- **Task goal**
Reply with exactly the lines from the one that contains "second_place: [728, 252]" through the last line of the records below, and with no other lines.

=-=-=-=-=

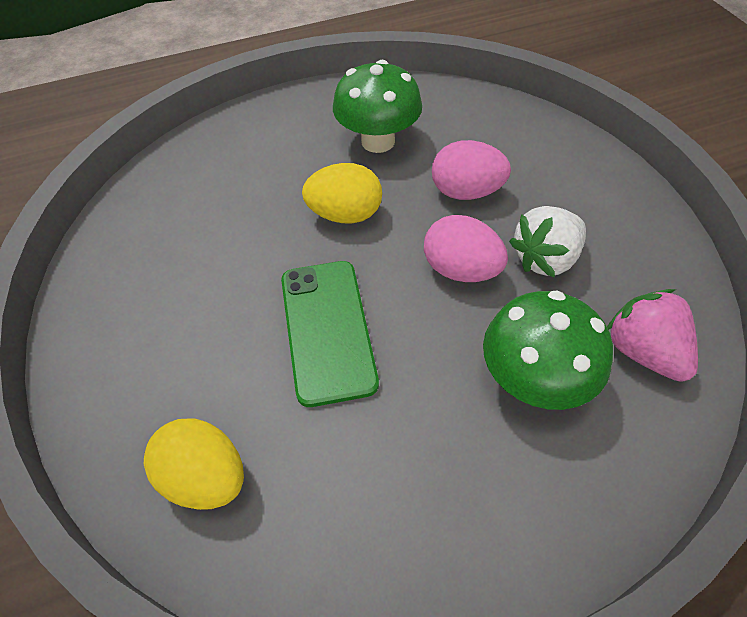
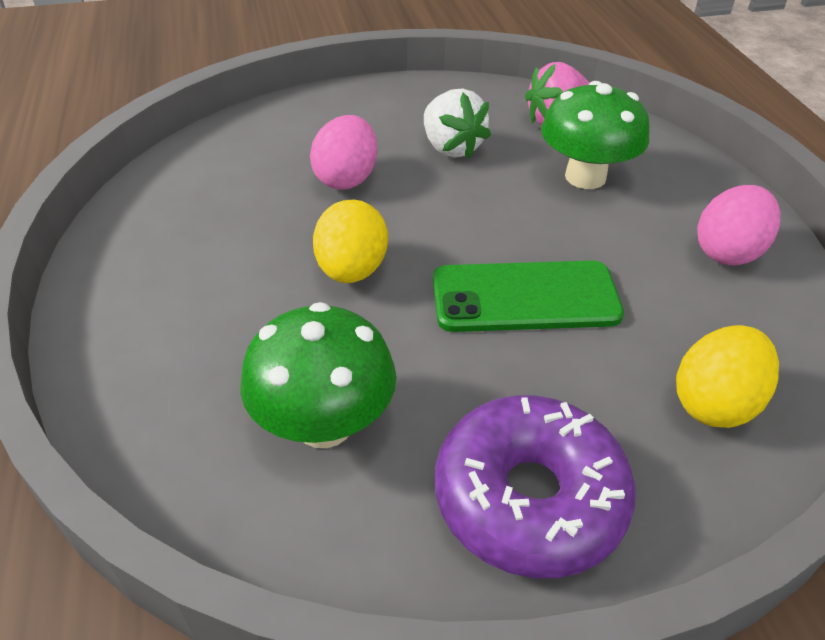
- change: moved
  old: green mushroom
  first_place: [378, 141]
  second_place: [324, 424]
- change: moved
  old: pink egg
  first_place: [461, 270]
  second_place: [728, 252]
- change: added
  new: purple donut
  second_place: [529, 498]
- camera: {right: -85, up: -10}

=-=-=-=-=

- **Task output**
  second_place: [728, 252]
- change: added
  new: purple donut
  second_place: [529, 498]
- camera: {right: -85, up: -10}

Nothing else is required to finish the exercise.